[DATASET SECTION Boundary: Start]

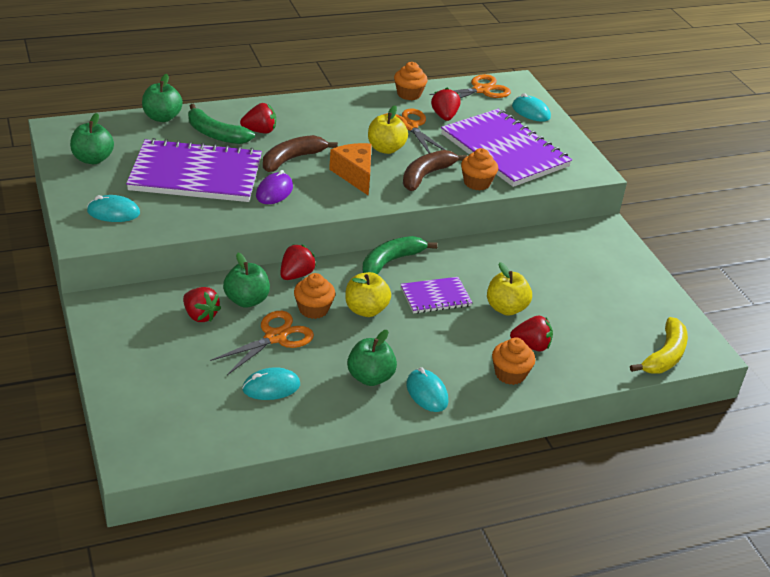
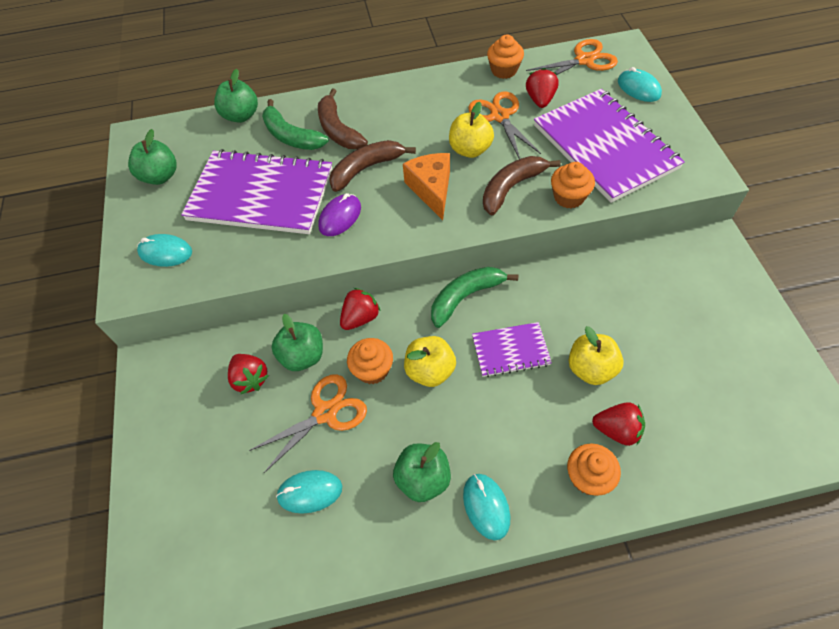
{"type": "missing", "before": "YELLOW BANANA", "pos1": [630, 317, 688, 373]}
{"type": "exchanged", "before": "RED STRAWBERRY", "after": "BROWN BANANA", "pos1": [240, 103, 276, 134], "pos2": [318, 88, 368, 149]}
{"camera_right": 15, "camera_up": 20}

[DATASET SECTION Boundary: End]

**WHAT IS NEEDED**.
Quote everything in the listing above exactly; pictures are the only thing to omit.

**EXERCISE RESULT**.
{"type": "missing", "before": "YELLOW BANANA", "pos1": [630, 317, 688, 373]}
{"type": "exchanged", "before": "RED STRAWBERRY", "after": "BROWN BANANA", "pos1": [240, 103, 276, 134], "pos2": [318, 88, 368, 149]}
{"camera_right": 15, "camera_up": 20}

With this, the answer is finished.